Data records Block Start

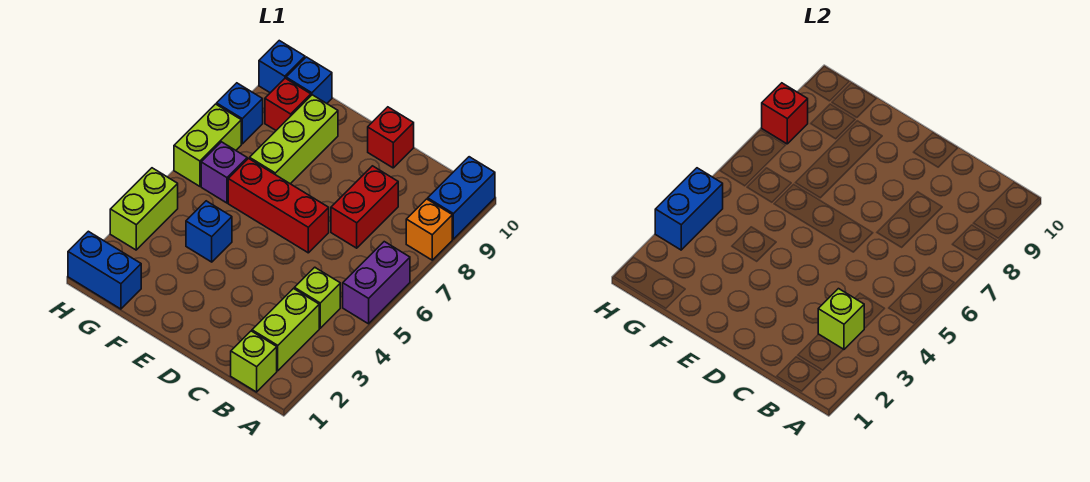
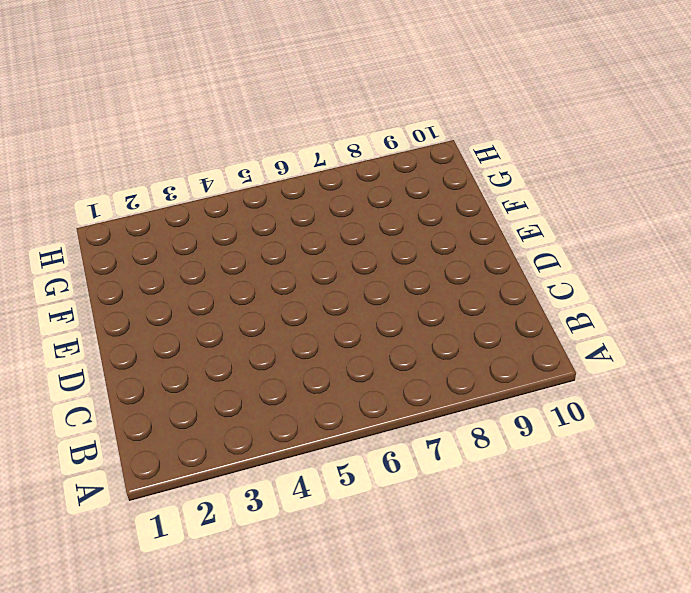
none -> purple brick A5:A6 level 1
none -> orange brick A8 level 1
none -> blue brick A9:A10 level 1

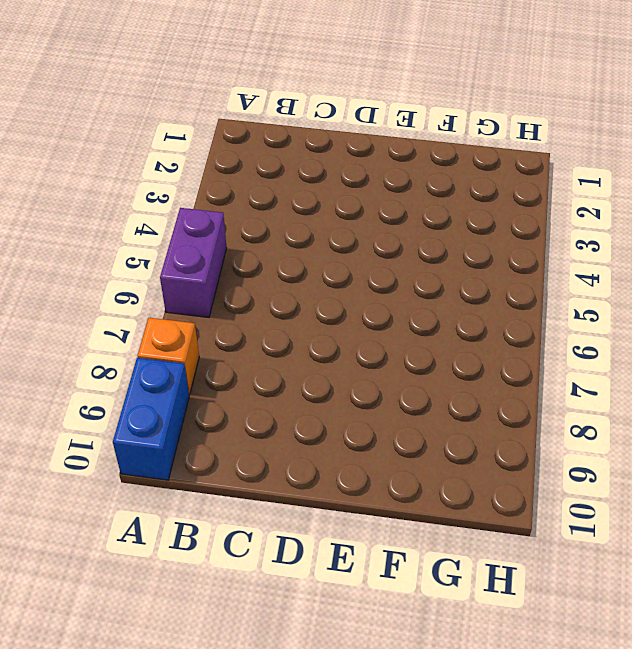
none -> lime brick B1 level 1
none -> lime brick B2:B3 level 1
none -> lime brick B4 level 1

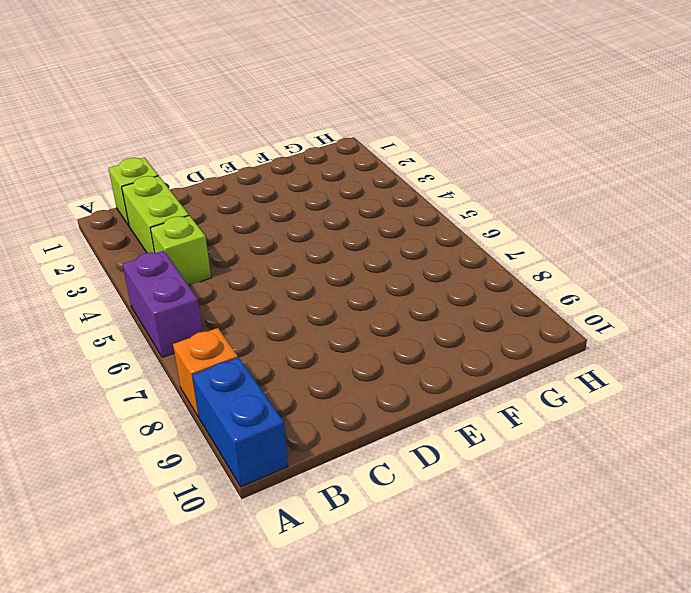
none -> red brick C7:C8 level 1
none -> red brick D6:F6 level 1
none -> red brick D10 level 1

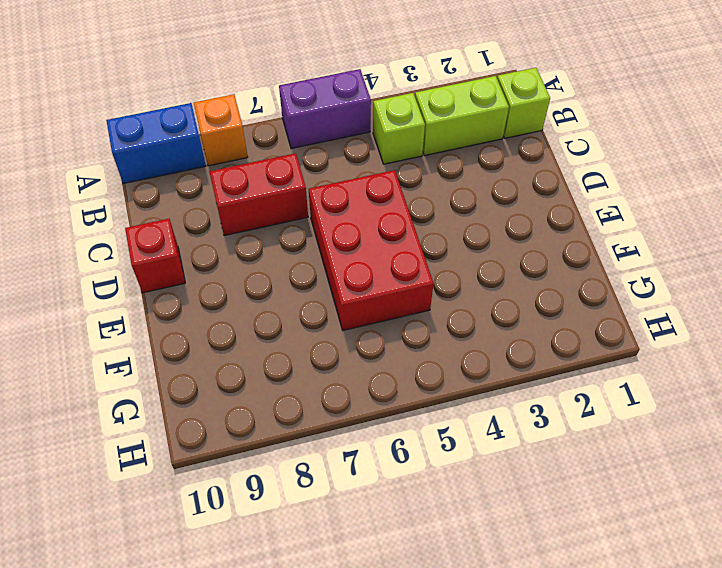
red brick D5:F6 level 1 -> red brick D6:F6 level 1
none -> blue brick F4 level 1
none -> lime brick F7:F9 level 1
none -> blue brick G1:H1 level 1

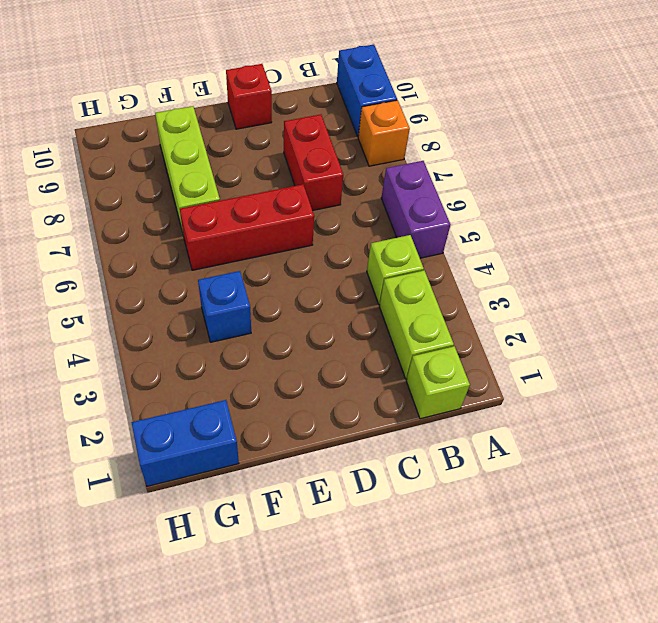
none -> purple brick G6 level 1
none -> red brick G9 level 1
none -> blue brick G10 level 1

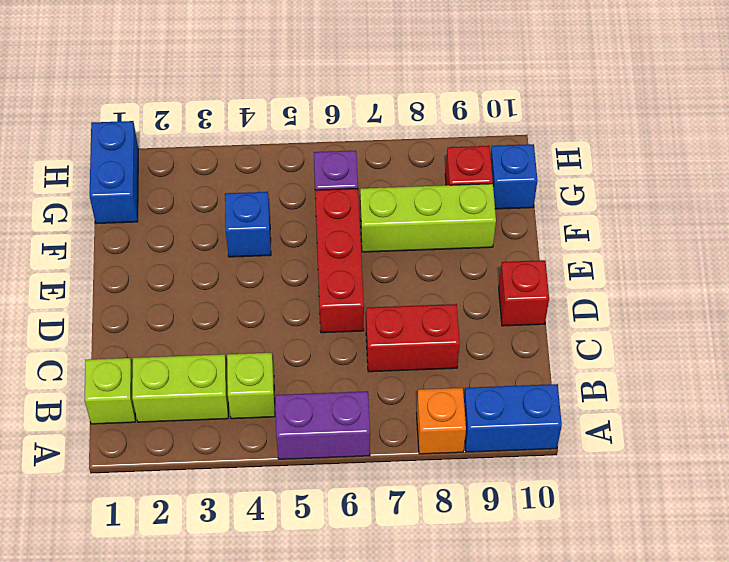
none -> lime brick H3:H4 level 1
none -> lime brick H6:H7 level 1
none -> blue brick H8 level 1

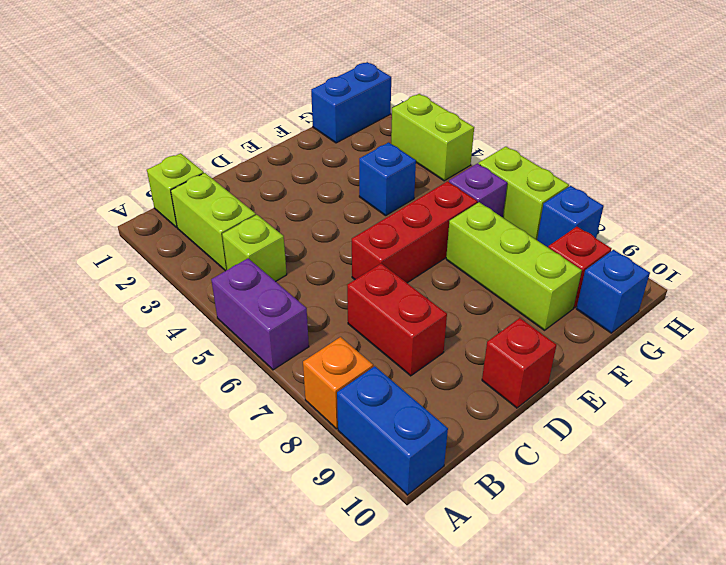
none -> blue brick H10 level 1
none -> lime brick B3 level 2
none -> blue brick H3:H4 level 2

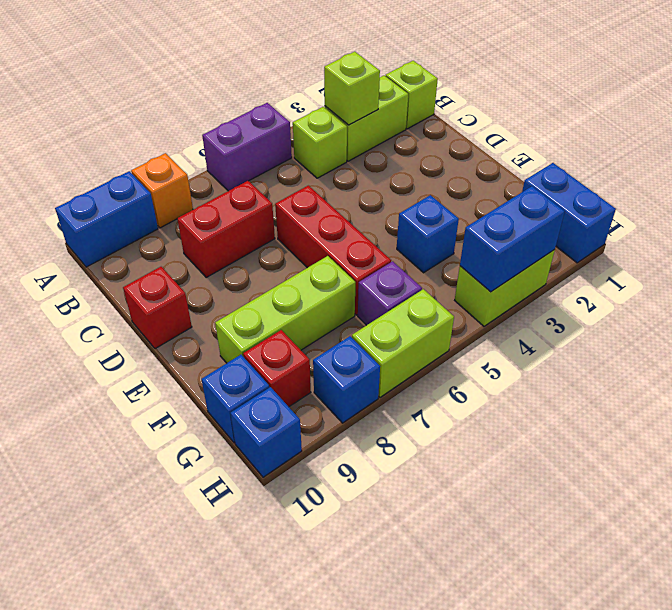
none -> red brick H8 level 2

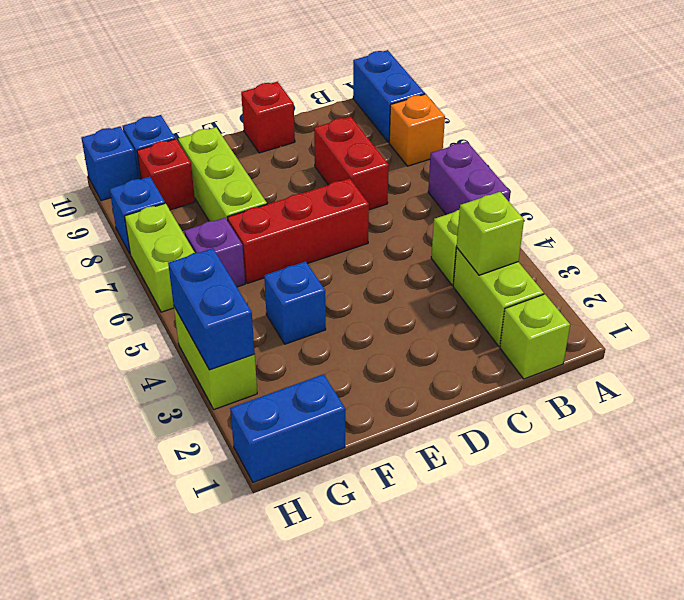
none -> red brick H8 level 2

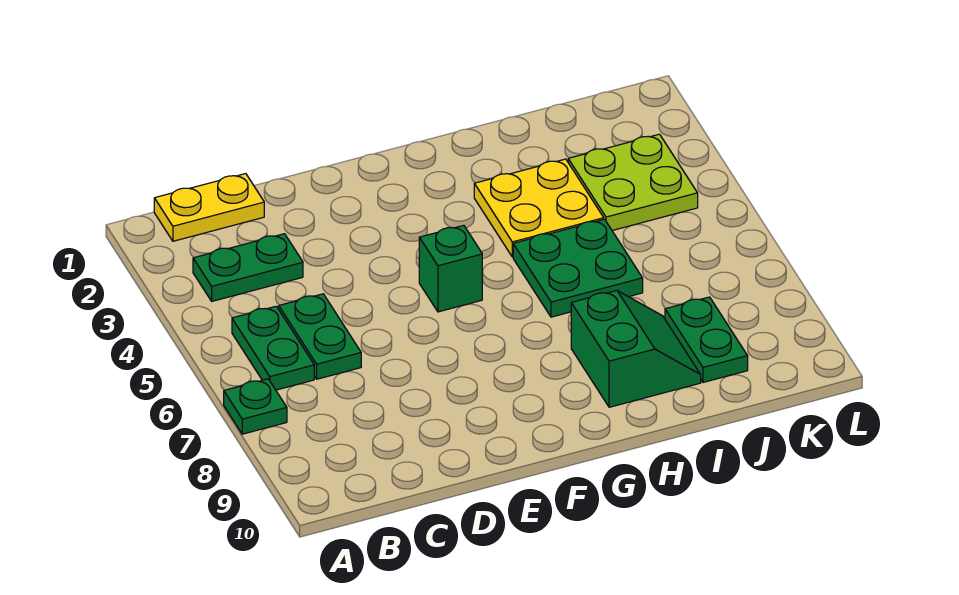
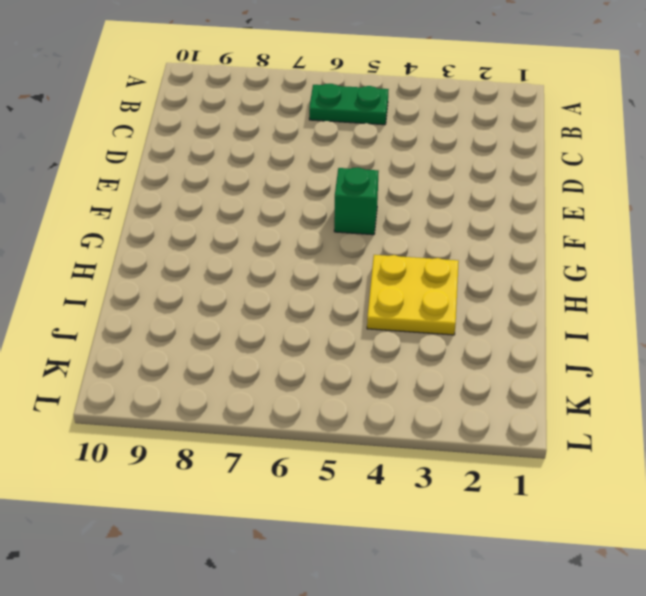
none -> green plate A7 level 1
none -> yellow plate B1:C1 level 1

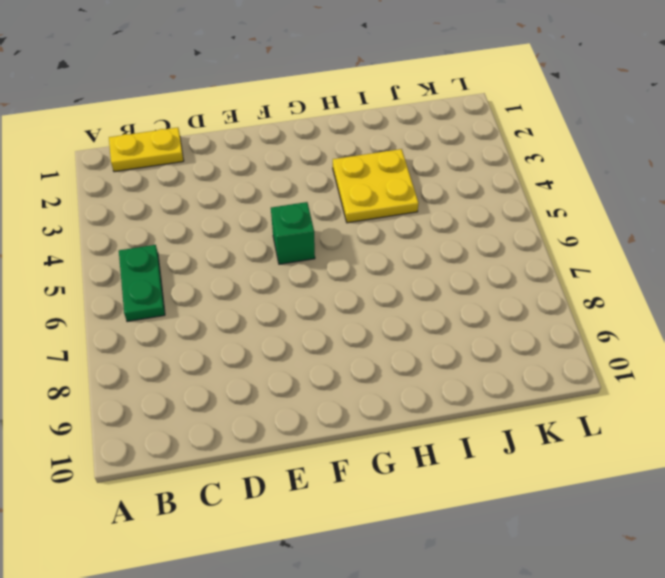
none -> green plate A7 level 1
none -> green plate B3:C3 level 1

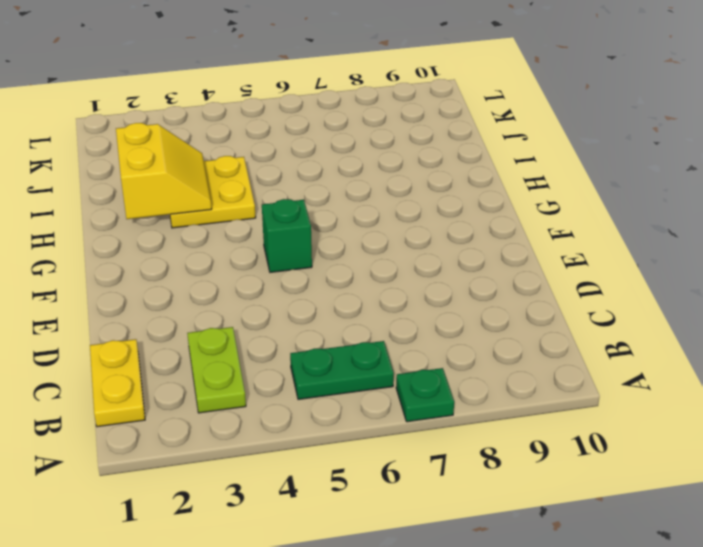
lime plate B3:C3 level 1 -> green plate B3:C3 level 1
yellow slope H2:I3 level 2 top 2 -> none
none -> green plate C5:C6 level 1
none -> green plate H5:I6 level 1

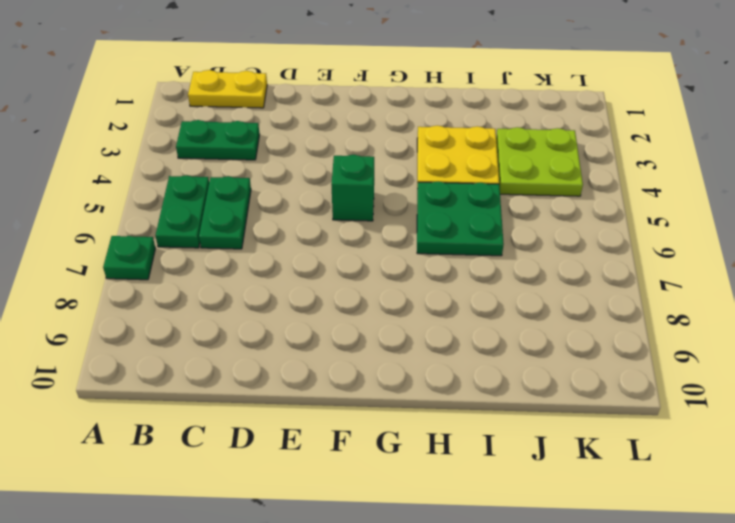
none -> green slope H8:I9 level 1 top H
none -> green plate J8:J9 level 1

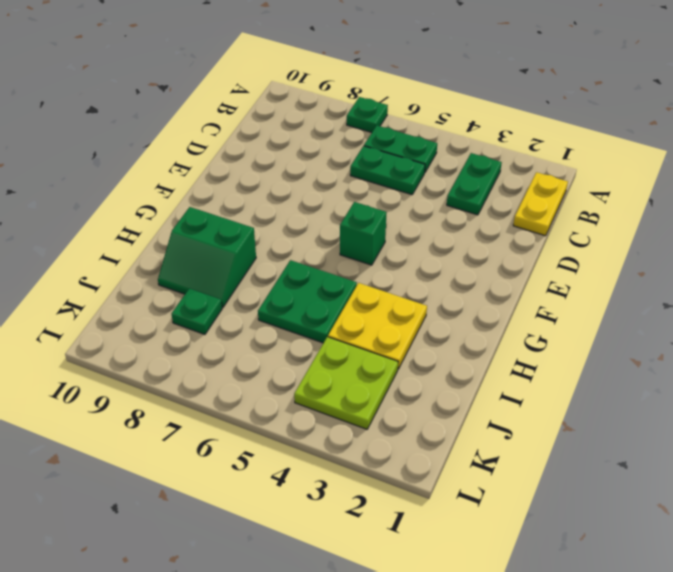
green plate J8 level 1 -> green plate J8:J9 level 1

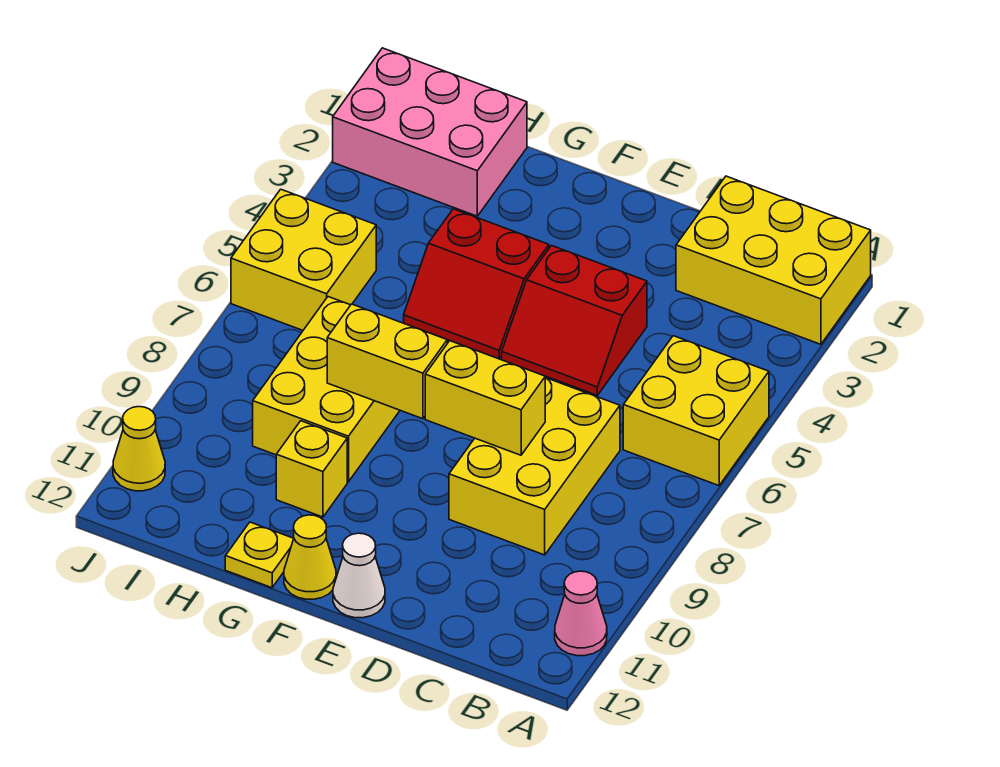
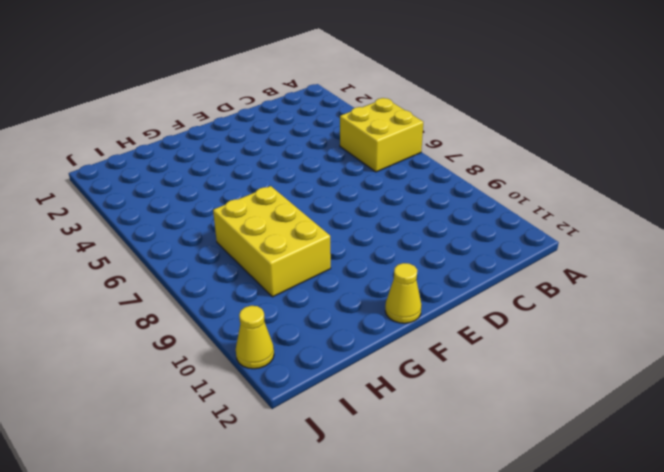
none -> yellow brick A1:C2 level 1
none -> pink cone A11 level 1
none -> yellow brick C7:D9 level 1

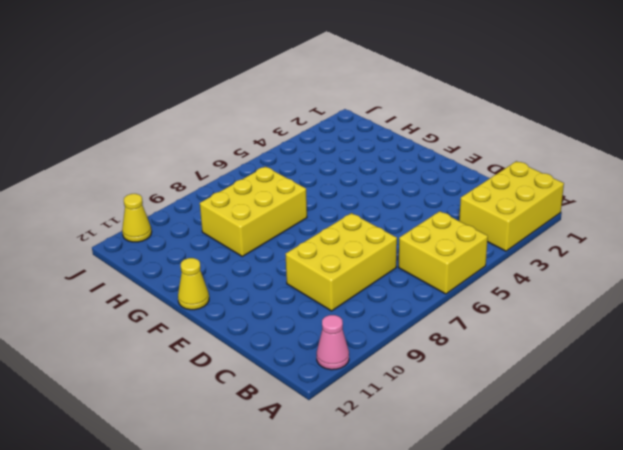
yellow brick A1:B3 level 1 -> yellow brick A1:C2 level 1
none -> red slope D4:E5 level 1 top 4
none -> white cone E12 level 1
none -> red slope F4:G5 level 1 top 4

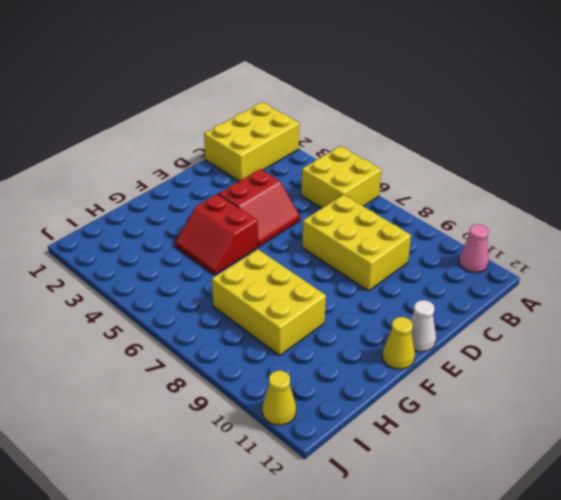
red slope F4:G5 level 1 top F -> red slope F4:G5 level 1 top 4
none -> yellow brick G10 level 1
none -> yellow plate G12 level 1
none -> pink brick H1:J2 level 1

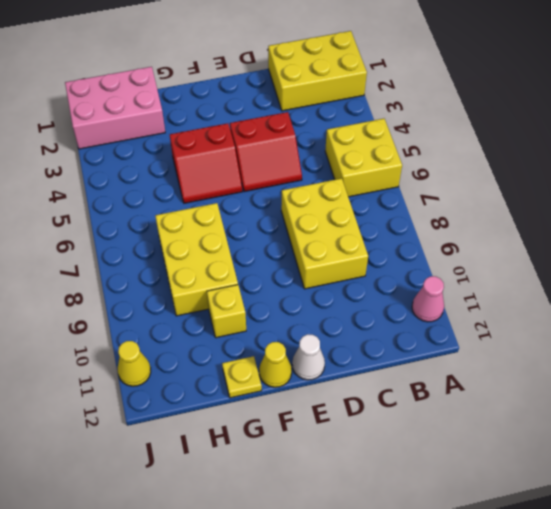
none -> yellow brick I5:J6 level 1
none -> yellow brick D8:E8 level 2
none -> yellow brick F8:G8 level 2

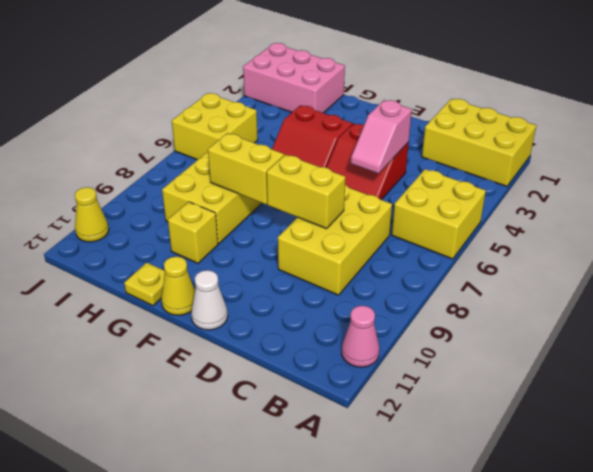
pink slope D4:D5 level 2 top 4 -> none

Data records Block End

▶ **Instructions to follow**:
Working through the records, find each line containing the word "green" and copy it.

▶ **Response to the exercise**:
none -> green plate A7 level 1
none -> green plate A7 level 1
none -> green plate B3:C3 level 1
lime plate B3:C3 level 1 -> green plate B3:C3 level 1
none -> green plate C5:C6 level 1
none -> green plate H5:I6 level 1
none -> green slope H8:I9 level 1 top H
none -> green plate J8:J9 level 1
green plate J8 level 1 -> green plate J8:J9 level 1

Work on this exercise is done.